(Data for analysis Opens)

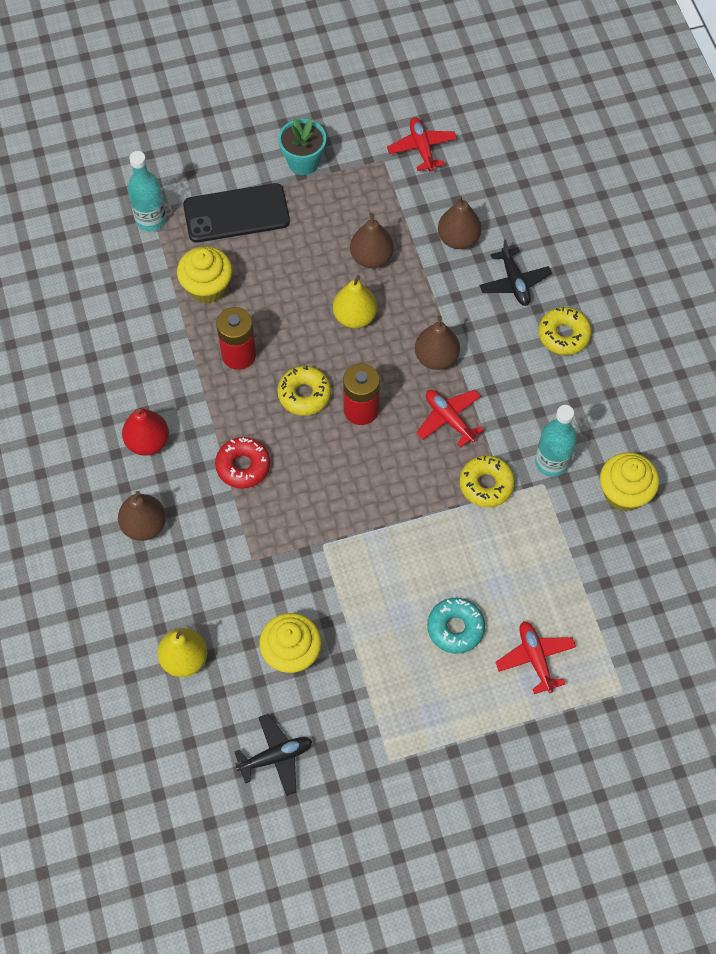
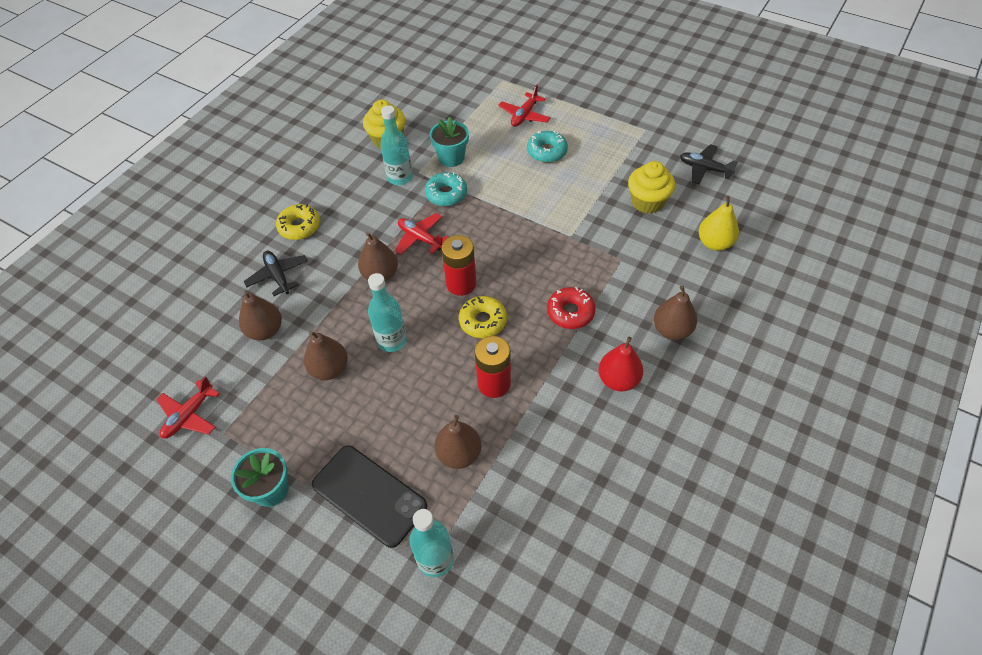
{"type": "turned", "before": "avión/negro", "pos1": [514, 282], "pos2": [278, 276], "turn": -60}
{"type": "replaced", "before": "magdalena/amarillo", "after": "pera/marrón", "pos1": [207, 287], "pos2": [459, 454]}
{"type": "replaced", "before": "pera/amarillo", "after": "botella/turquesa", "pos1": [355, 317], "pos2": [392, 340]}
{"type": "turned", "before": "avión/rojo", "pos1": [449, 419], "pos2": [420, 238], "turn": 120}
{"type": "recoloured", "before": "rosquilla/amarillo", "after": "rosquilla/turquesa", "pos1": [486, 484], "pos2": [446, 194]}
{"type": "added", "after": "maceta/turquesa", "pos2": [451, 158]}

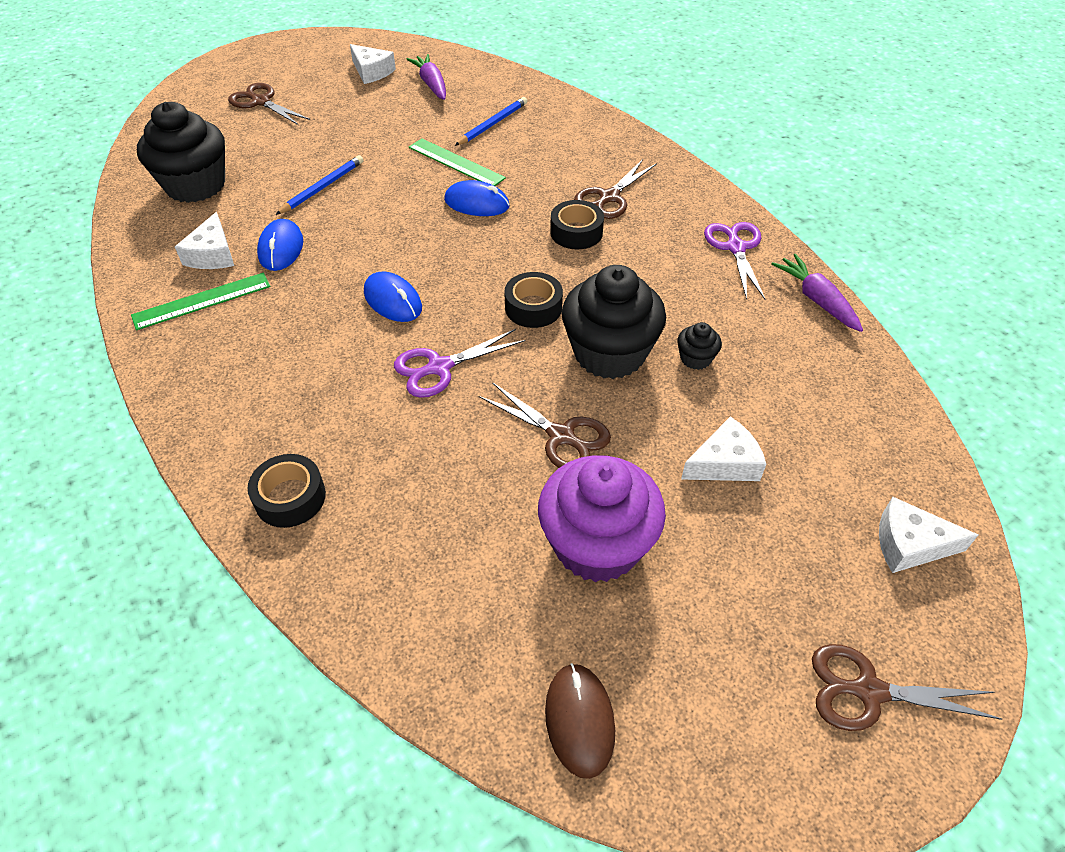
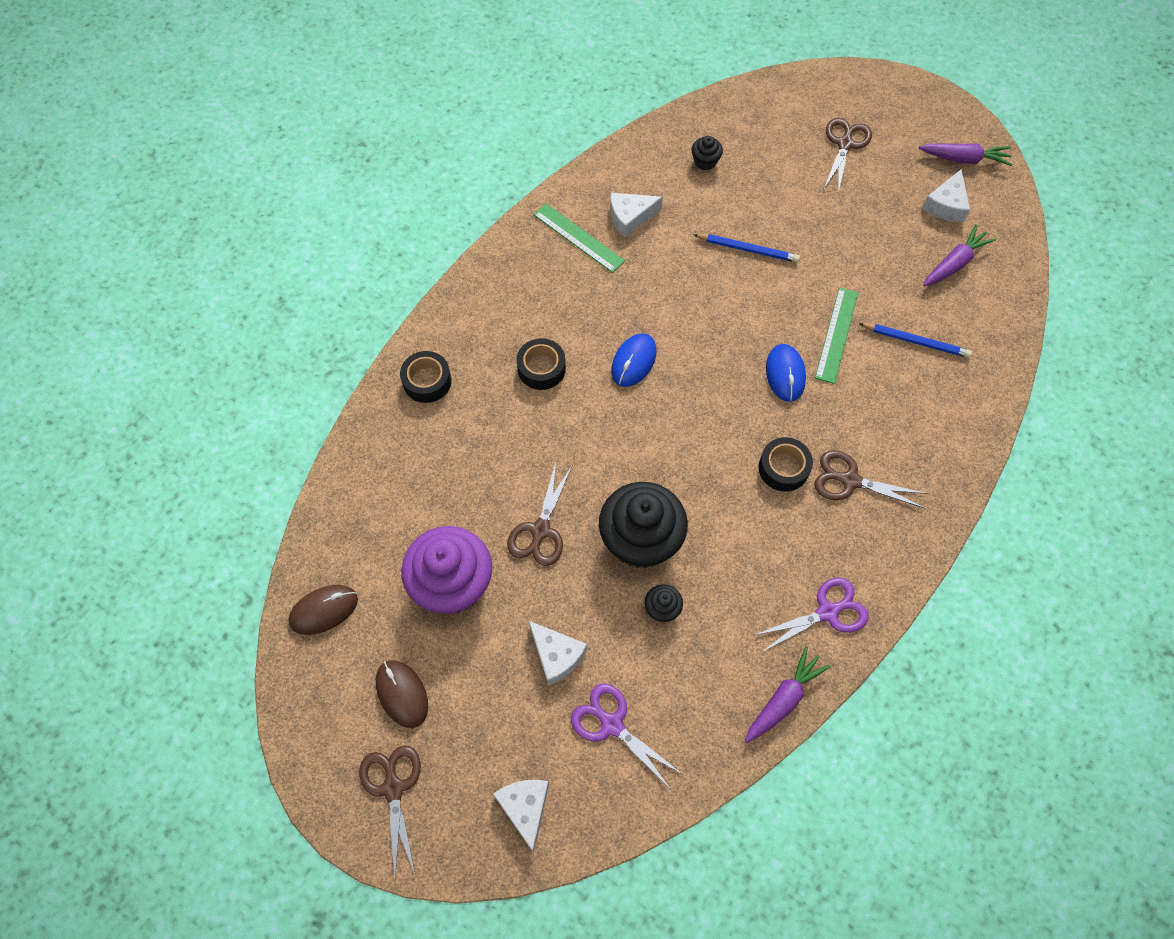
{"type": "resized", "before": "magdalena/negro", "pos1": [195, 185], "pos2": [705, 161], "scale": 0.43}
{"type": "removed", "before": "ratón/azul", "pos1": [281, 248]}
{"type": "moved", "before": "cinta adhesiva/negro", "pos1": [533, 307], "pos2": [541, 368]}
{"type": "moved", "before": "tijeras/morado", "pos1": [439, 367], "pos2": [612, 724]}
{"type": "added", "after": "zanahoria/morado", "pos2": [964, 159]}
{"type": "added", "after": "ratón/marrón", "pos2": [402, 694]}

(Data for analysis Closes)
(Data for analysis Opens)

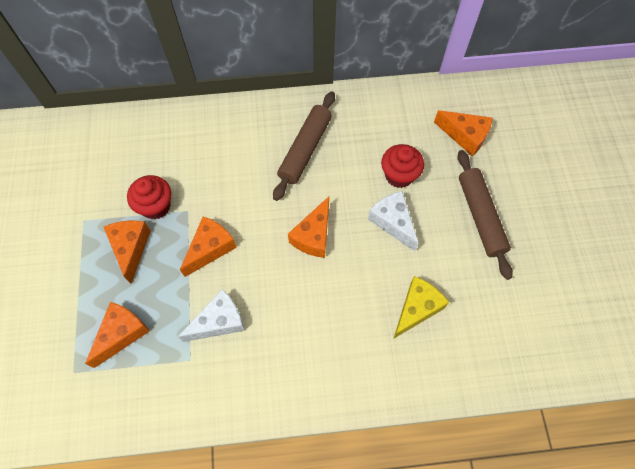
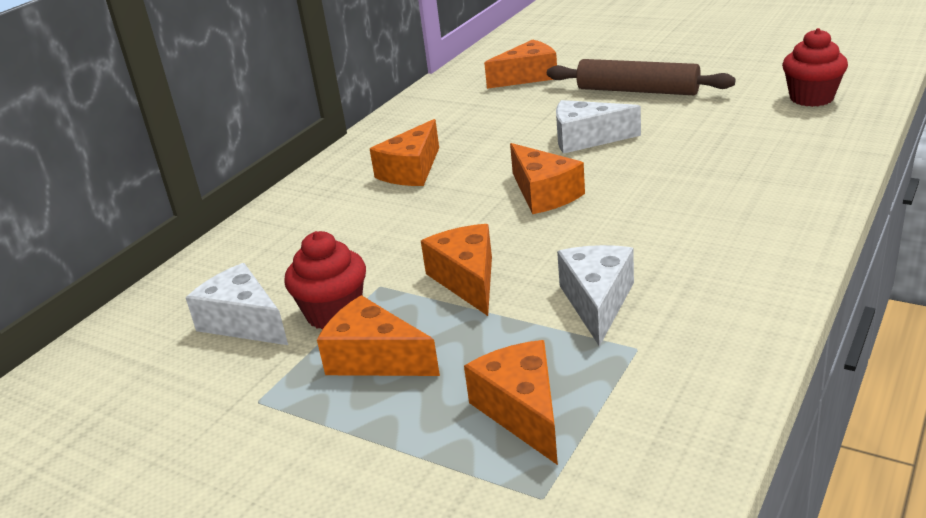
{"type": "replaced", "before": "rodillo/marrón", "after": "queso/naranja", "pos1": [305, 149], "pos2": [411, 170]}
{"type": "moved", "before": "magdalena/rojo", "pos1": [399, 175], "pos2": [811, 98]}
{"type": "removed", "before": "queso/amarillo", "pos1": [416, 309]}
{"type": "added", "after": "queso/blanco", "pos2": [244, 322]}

(Data for analysis Closes)
(Data for analysis Opens)

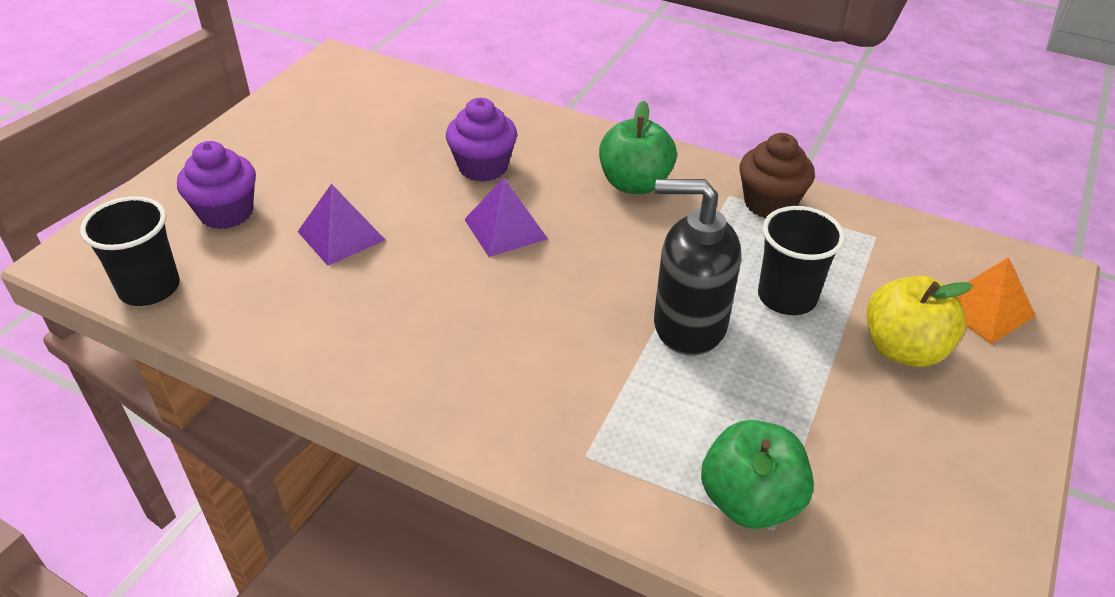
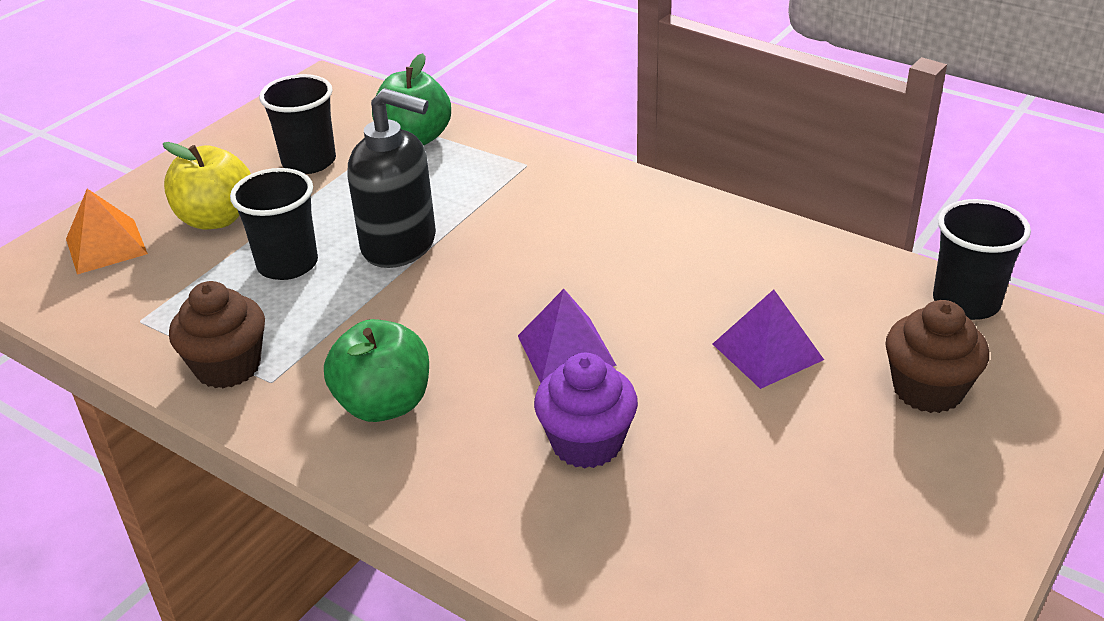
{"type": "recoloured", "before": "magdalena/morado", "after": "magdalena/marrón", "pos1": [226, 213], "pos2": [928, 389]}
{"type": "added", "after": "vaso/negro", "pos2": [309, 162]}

(Data for analysis Closes)

#### Task objective
Look through the material for "turned". Copy each line that has it.

#### Response area
{"type": "turned", "before": "avión/negro", "pos1": [514, 282], "pos2": [278, 276], "turn": -60}
{"type": "turned", "before": "avión/rojo", "pos1": [449, 419], "pos2": [420, 238], "turn": 120}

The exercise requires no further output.